(Collected data)
+ + + + +
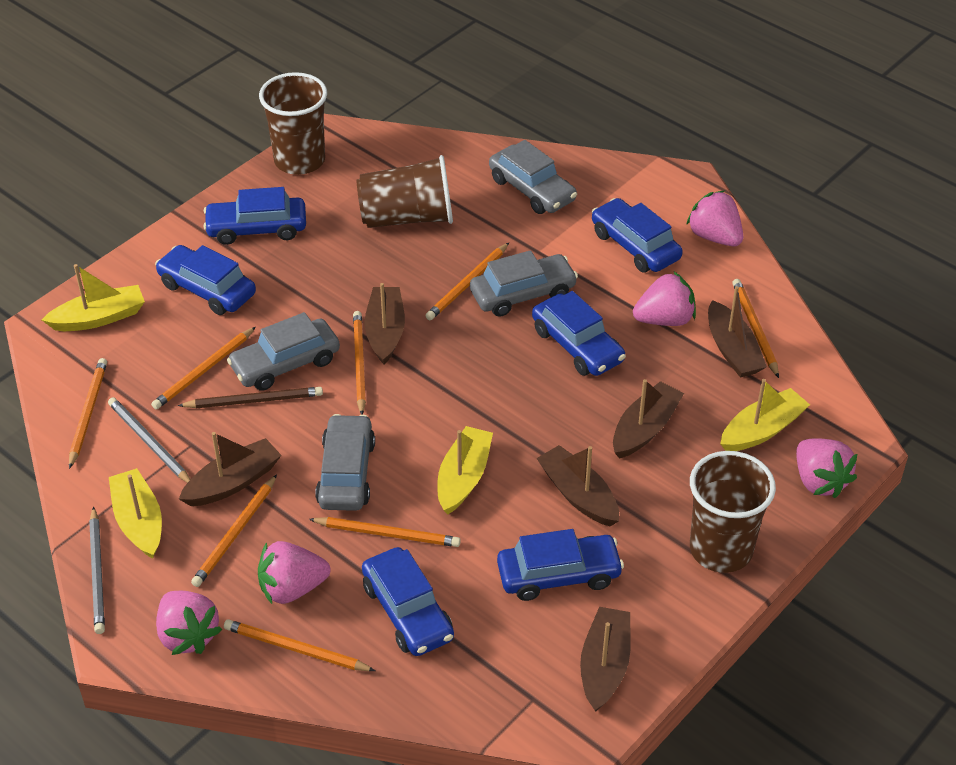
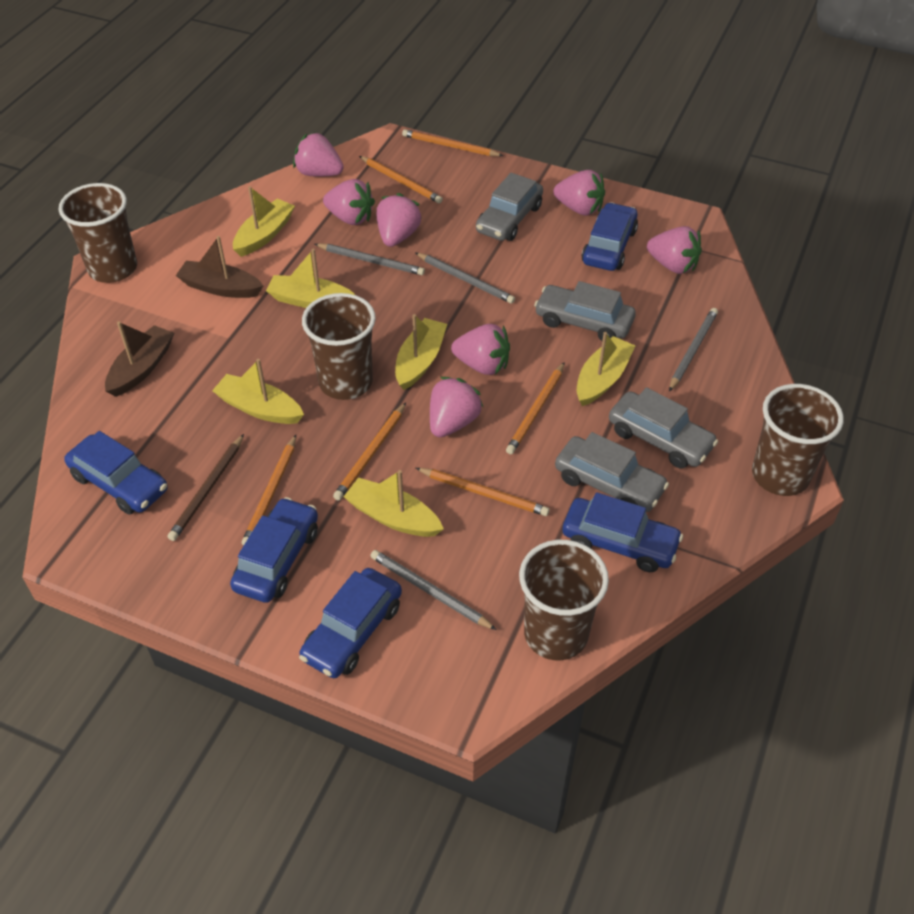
blue car: 6 -> 5
brown boat: 6 -> 2
brown cup: 3 -> 4
grey pencil: 2 -> 4
orange pencil: 8 -> 6
pink strawberry: 5 -> 7
yellow boat: 4 -> 6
+ + + + +
Leave out the pictures, and give all the records again exactly.

§ **Response to this exercise**
blue car: 6 -> 5
brown boat: 6 -> 2
brown cup: 3 -> 4
grey pencil: 2 -> 4
orange pencil: 8 -> 6
pink strawberry: 5 -> 7
yellow boat: 4 -> 6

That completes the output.